EXERCISE PROMPT:
Could the data below please be reproduced word for word, without the pictures?

RECORDS TO PROCESS:
***

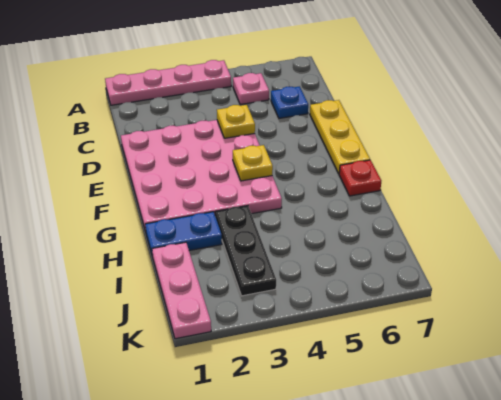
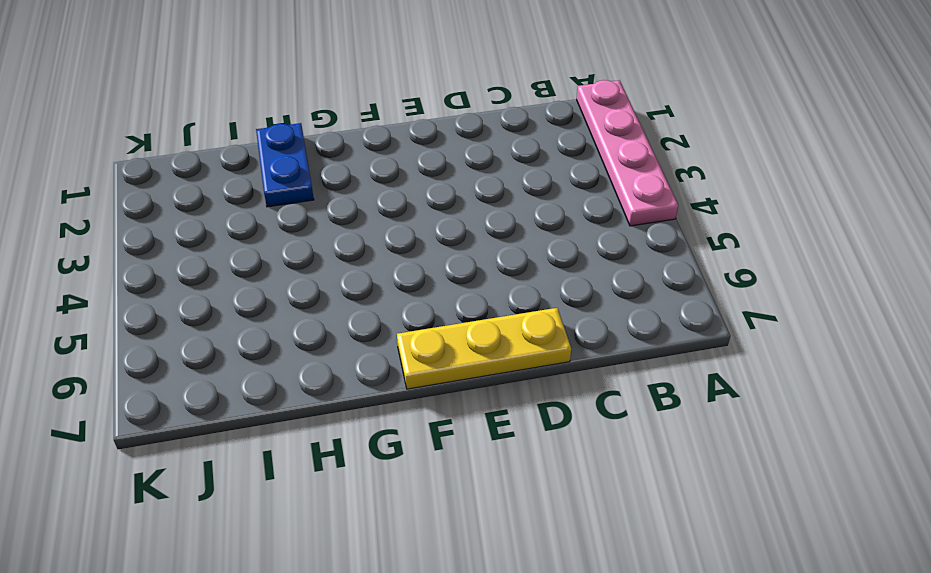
none -> pink plate B5 level 1
none -> blue plate C6 level 1

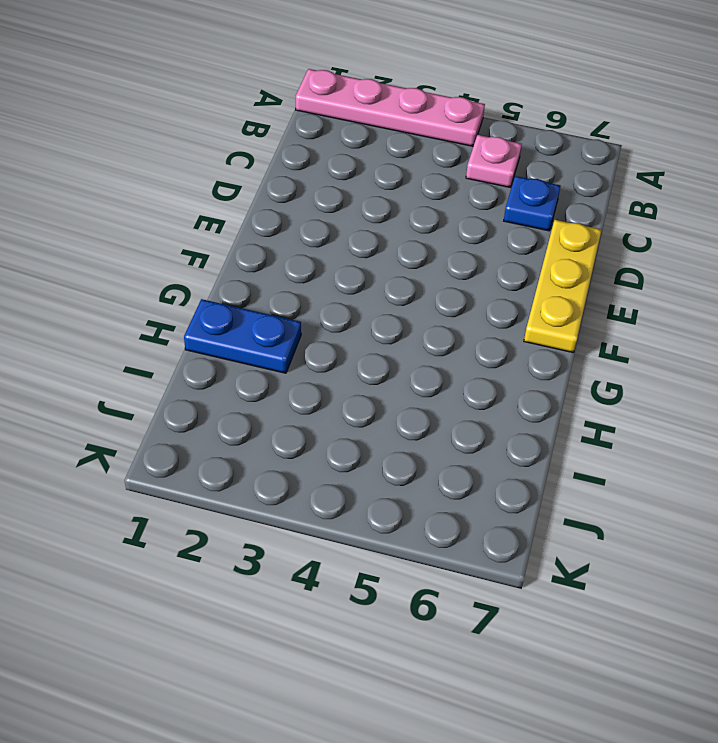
none -> pink plate D1:G4 level 1
none -> red plate G7 level 1

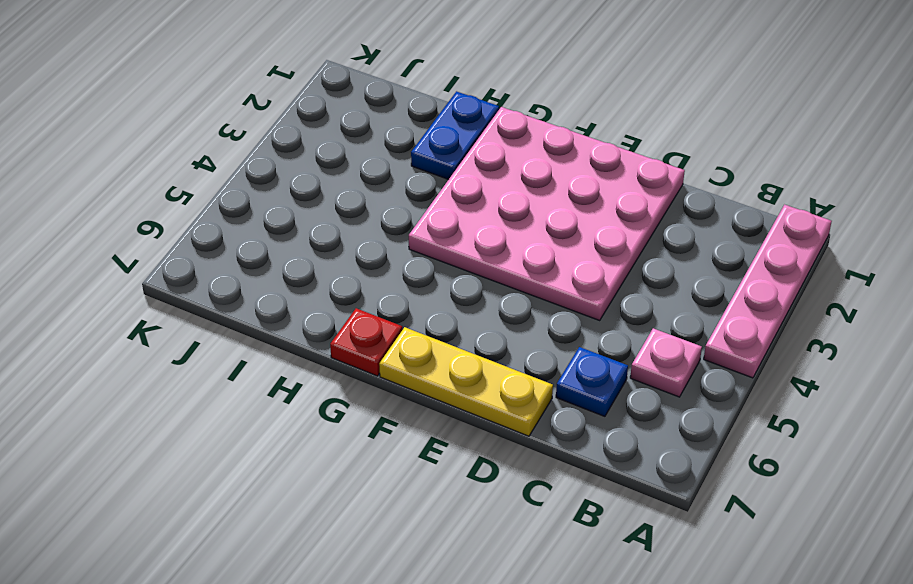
none -> black plate H3:J3 level 1
none -> pink plate I1:K1 level 1

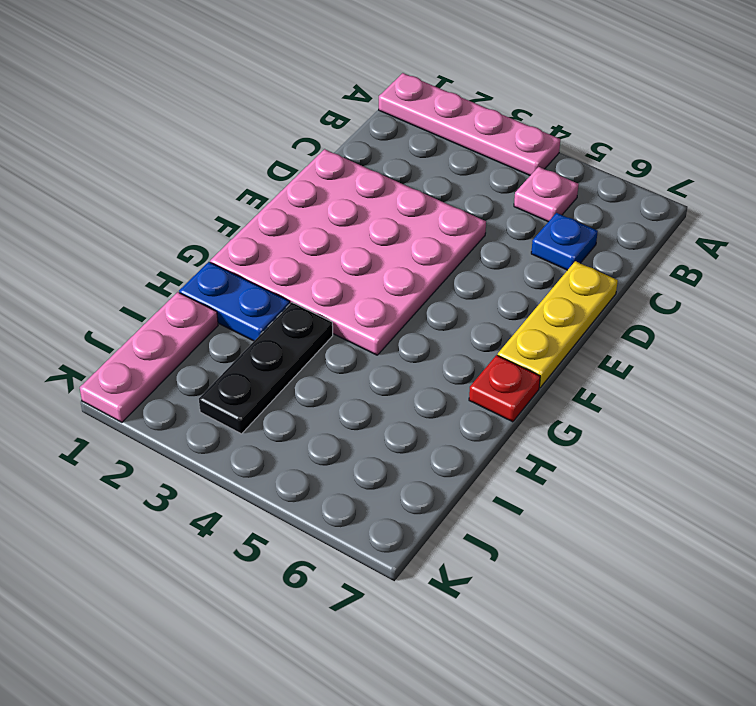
none -> yellow plate D4 level 2
none -> yellow plate F4 level 2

***

ANSWER TO THIS EXERCISE:
none -> pink plate B5 level 1
none -> blue plate C6 level 1

none -> pink plate D1:G4 level 1
none -> red plate G7 level 1

none -> black plate H3:J3 level 1
none -> pink plate I1:K1 level 1

none -> yellow plate D4 level 2
none -> yellow plate F4 level 2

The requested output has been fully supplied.